▸ **Task instructions**
Nothing but the lines from the start of the entries through the line containing "brown can: 3 -> 0" should appear in the answer, each given exactly.

Top of Data

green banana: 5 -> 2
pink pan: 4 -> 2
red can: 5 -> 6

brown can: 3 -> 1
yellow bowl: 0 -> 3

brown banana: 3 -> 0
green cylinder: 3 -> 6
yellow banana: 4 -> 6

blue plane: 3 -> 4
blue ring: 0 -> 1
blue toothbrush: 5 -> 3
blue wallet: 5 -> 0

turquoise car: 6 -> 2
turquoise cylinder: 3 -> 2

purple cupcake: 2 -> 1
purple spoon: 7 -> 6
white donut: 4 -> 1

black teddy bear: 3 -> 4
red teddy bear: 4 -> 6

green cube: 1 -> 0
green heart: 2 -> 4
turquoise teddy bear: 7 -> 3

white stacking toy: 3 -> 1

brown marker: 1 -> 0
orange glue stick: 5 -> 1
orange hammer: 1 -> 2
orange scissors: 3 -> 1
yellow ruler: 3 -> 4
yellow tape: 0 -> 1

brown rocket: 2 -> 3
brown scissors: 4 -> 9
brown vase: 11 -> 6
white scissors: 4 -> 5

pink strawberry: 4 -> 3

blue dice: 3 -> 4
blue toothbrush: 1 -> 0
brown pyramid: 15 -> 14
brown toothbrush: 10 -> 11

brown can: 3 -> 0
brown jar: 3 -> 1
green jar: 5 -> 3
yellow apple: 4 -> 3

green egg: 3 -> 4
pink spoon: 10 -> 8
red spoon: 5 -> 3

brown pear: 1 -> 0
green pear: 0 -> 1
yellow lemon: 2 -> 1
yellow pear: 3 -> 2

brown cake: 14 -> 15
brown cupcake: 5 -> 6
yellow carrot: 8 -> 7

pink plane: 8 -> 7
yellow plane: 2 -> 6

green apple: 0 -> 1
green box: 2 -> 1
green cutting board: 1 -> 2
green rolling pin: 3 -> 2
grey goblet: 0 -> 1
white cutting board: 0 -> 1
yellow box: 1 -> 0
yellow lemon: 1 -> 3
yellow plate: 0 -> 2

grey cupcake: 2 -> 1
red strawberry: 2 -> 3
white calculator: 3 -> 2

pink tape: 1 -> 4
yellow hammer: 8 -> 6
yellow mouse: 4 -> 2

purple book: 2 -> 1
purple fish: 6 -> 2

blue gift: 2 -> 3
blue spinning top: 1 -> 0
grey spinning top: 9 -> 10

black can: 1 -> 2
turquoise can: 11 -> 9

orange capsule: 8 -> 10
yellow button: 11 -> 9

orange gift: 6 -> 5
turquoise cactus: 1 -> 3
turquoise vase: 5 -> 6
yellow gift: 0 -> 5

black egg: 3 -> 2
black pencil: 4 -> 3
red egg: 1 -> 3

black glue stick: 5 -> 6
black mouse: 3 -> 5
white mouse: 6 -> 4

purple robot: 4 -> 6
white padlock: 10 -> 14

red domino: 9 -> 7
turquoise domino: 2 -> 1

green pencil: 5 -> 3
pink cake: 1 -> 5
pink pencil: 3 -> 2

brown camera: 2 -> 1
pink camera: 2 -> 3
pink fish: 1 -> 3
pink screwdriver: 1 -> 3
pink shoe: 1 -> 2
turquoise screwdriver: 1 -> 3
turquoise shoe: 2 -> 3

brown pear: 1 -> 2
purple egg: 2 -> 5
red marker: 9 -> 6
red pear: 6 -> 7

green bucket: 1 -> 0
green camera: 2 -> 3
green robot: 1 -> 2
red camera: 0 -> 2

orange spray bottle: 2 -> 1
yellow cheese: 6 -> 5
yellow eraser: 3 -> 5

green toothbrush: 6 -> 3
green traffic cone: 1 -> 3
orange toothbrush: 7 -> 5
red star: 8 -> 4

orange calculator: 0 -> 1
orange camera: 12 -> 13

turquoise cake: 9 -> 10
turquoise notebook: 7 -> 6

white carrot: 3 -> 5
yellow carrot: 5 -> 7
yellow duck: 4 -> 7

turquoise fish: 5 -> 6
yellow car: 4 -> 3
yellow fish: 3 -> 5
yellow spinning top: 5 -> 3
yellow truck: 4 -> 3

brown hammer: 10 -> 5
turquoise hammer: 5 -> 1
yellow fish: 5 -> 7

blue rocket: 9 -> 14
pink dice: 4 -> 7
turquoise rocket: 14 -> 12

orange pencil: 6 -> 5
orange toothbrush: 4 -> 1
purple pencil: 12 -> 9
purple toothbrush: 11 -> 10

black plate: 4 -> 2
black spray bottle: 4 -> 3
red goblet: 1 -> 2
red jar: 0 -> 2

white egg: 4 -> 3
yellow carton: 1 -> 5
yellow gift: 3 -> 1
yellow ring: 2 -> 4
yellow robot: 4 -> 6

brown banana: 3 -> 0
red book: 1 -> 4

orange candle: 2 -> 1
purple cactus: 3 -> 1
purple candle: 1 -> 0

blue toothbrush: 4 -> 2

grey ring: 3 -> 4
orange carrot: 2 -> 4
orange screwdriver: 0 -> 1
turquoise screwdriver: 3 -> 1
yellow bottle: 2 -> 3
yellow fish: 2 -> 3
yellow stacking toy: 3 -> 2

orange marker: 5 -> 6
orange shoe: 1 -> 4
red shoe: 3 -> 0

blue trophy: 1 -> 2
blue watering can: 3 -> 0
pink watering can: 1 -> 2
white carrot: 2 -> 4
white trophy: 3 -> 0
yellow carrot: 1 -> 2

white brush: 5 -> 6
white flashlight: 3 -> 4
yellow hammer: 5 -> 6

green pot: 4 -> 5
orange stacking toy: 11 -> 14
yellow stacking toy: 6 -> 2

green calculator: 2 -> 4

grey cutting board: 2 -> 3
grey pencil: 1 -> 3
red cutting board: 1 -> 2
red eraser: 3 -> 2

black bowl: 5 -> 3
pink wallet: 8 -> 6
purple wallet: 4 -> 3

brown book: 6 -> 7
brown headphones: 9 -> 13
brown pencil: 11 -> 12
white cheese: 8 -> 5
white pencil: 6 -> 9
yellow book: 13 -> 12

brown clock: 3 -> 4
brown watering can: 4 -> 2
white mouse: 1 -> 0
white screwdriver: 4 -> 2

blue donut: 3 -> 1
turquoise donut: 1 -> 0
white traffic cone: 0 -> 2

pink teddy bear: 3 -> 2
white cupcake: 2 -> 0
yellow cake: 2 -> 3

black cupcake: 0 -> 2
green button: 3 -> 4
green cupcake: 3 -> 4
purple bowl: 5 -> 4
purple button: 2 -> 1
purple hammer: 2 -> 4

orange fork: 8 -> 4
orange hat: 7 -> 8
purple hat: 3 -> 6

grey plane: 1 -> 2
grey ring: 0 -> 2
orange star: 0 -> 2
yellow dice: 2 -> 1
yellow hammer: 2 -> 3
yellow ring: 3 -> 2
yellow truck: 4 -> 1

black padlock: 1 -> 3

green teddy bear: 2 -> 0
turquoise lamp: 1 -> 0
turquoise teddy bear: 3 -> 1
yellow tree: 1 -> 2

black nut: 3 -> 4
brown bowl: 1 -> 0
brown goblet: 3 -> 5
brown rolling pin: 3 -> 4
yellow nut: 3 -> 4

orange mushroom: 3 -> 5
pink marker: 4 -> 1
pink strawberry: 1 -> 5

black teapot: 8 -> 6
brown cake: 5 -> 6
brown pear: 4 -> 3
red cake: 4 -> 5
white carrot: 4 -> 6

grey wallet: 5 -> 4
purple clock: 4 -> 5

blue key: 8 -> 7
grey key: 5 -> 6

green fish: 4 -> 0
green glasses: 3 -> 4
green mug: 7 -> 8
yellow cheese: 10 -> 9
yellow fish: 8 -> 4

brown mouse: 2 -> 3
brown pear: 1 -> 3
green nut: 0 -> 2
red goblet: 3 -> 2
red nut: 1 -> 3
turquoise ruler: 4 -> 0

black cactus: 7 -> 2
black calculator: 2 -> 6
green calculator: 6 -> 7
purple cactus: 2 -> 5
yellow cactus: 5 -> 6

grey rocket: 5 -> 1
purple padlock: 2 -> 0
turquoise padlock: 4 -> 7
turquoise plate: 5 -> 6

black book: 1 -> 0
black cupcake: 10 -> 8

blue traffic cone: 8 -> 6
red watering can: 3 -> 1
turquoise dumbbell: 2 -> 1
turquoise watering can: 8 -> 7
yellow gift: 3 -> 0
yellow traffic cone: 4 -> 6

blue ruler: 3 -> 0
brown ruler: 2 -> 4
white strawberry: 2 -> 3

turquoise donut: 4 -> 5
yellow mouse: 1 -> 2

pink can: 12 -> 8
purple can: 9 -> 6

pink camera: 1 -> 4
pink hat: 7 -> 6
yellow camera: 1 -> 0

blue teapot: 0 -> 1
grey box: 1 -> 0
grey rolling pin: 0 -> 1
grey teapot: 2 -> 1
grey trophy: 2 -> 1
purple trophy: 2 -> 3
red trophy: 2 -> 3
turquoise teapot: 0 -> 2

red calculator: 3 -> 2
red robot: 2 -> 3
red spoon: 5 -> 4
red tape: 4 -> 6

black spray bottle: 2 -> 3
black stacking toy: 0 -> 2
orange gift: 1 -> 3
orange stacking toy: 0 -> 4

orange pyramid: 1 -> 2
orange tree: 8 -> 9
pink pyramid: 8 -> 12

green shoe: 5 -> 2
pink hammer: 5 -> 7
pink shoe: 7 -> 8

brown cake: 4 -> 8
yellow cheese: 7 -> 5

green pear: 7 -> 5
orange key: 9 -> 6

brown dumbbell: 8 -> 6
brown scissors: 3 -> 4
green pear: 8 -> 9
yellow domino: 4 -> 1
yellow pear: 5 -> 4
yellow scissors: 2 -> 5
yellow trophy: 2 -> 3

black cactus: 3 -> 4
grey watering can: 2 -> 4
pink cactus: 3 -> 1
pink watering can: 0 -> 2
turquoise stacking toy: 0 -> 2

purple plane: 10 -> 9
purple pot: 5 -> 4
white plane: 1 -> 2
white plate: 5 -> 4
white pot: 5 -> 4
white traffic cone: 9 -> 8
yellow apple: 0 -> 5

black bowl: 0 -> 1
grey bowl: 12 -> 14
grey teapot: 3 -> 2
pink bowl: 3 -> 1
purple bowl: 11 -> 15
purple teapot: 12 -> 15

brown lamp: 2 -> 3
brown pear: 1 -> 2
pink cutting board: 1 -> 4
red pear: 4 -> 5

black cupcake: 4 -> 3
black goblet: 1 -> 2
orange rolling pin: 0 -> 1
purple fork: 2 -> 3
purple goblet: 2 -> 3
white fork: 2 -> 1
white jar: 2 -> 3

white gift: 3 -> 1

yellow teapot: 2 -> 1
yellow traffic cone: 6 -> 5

Bottom of Data

▸ **Written solution**
green banana: 5 -> 2
pink pan: 4 -> 2
red can: 5 -> 6

brown can: 3 -> 1
yellow bowl: 0 -> 3

brown banana: 3 -> 0
green cylinder: 3 -> 6
yellow banana: 4 -> 6

blue plane: 3 -> 4
blue ring: 0 -> 1
blue toothbrush: 5 -> 3
blue wallet: 5 -> 0

turquoise car: 6 -> 2
turquoise cylinder: 3 -> 2

purple cupcake: 2 -> 1
purple spoon: 7 -> 6
white donut: 4 -> 1

black teddy bear: 3 -> 4
red teddy bear: 4 -> 6

green cube: 1 -> 0
green heart: 2 -> 4
turquoise teddy bear: 7 -> 3

white stacking toy: 3 -> 1

brown marker: 1 -> 0
orange glue stick: 5 -> 1
orange hammer: 1 -> 2
orange scissors: 3 -> 1
yellow ruler: 3 -> 4
yellow tape: 0 -> 1

brown rocket: 2 -> 3
brown scissors: 4 -> 9
brown vase: 11 -> 6
white scissors: 4 -> 5

pink strawberry: 4 -> 3

blue dice: 3 -> 4
blue toothbrush: 1 -> 0
brown pyramid: 15 -> 14
brown toothbrush: 10 -> 11

brown can: 3 -> 0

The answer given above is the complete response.